BEGIN The data

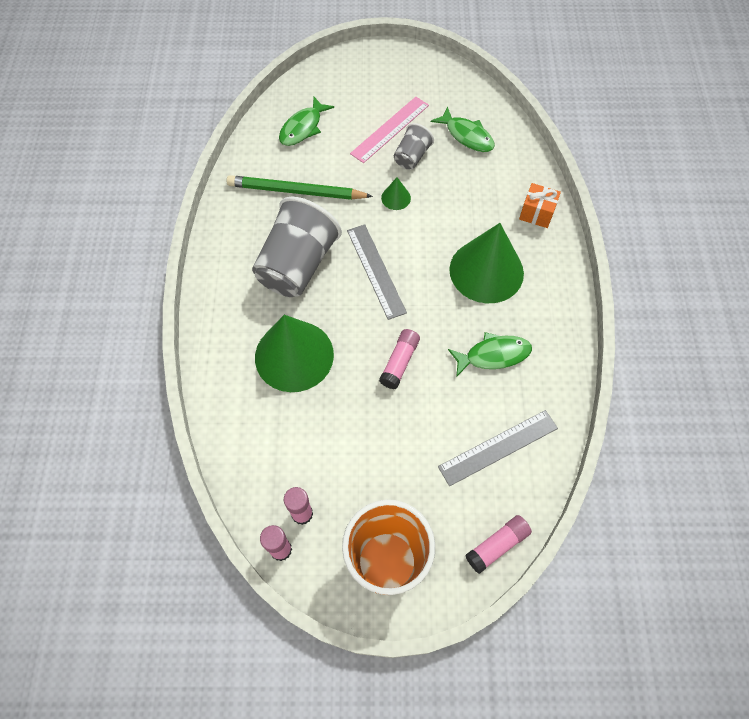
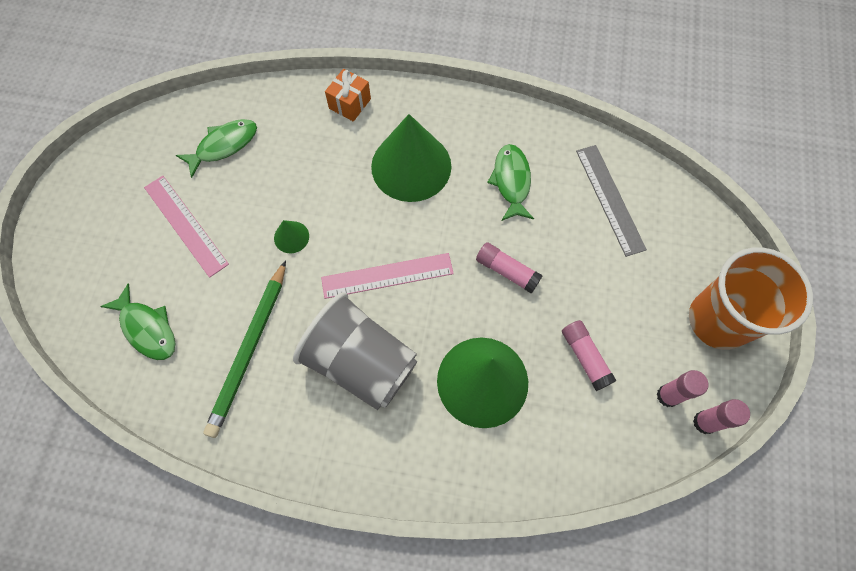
camera: 80 degrees left, 5 degrees up
(376, 270) = (387, 275): grey ruler -> pink ruler
(412, 157) = (236, 209): grey cup -> none
(497, 545) = (704, 221): pink glue stick -> pink glue stick (585, 357)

END The data

_Work item_
Repeat exactly the lines above from the line that contains "(376, 270) = (387, 275): grey" through the end. Include both of these ends; leave out everything else.

_Written answer_
(376, 270) = (387, 275): grey ruler -> pink ruler
(412, 157) = (236, 209): grey cup -> none
(497, 545) = (704, 221): pink glue stick -> pink glue stick (585, 357)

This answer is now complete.